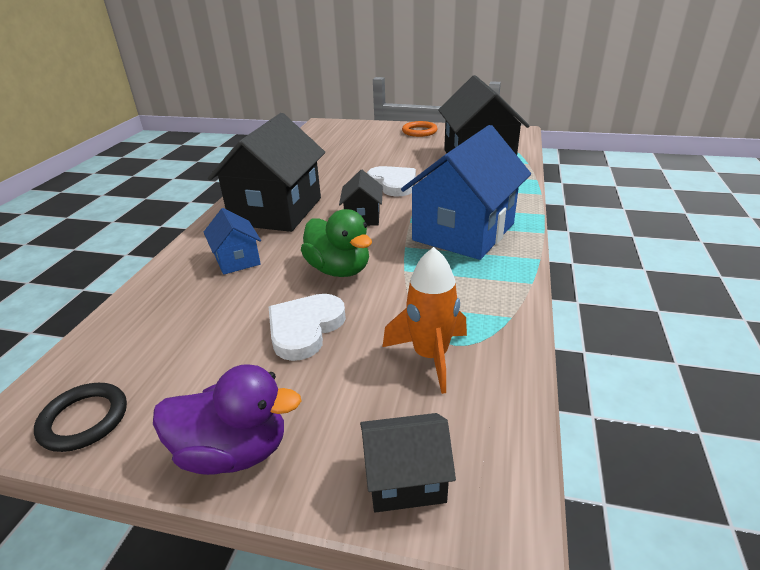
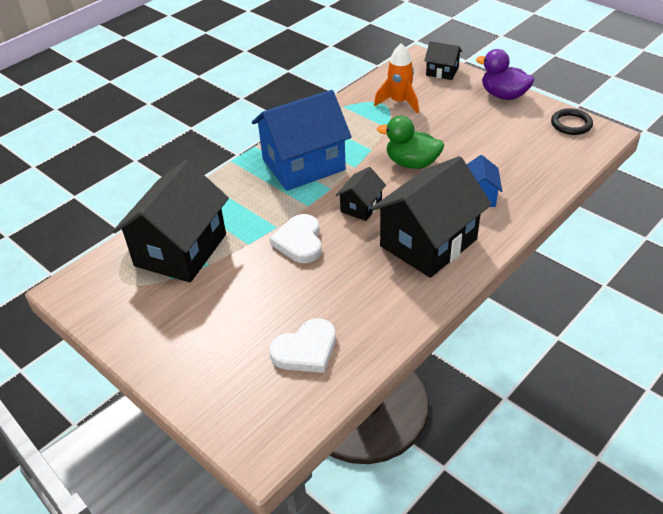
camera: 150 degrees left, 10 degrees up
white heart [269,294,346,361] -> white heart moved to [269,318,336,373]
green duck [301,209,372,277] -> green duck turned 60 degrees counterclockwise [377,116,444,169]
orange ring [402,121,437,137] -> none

***

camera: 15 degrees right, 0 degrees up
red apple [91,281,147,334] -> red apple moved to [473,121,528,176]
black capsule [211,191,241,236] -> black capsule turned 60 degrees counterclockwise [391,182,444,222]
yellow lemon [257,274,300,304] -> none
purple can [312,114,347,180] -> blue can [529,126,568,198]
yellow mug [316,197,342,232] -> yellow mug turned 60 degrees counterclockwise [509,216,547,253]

***

§ **What is needed**: Take the listing above and repeat exactly the lines from the one containing "red apple [91,281,147,334]" through the one containing "yellow mug [316,197,342,232]", both included.

§ **Written response**:
red apple [91,281,147,334] -> red apple moved to [473,121,528,176]
black capsule [211,191,241,236] -> black capsule turned 60 degrees counterclockwise [391,182,444,222]
yellow lemon [257,274,300,304] -> none
purple can [312,114,347,180] -> blue can [529,126,568,198]
yellow mug [316,197,342,232] -> yellow mug turned 60 degrees counterclockwise [509,216,547,253]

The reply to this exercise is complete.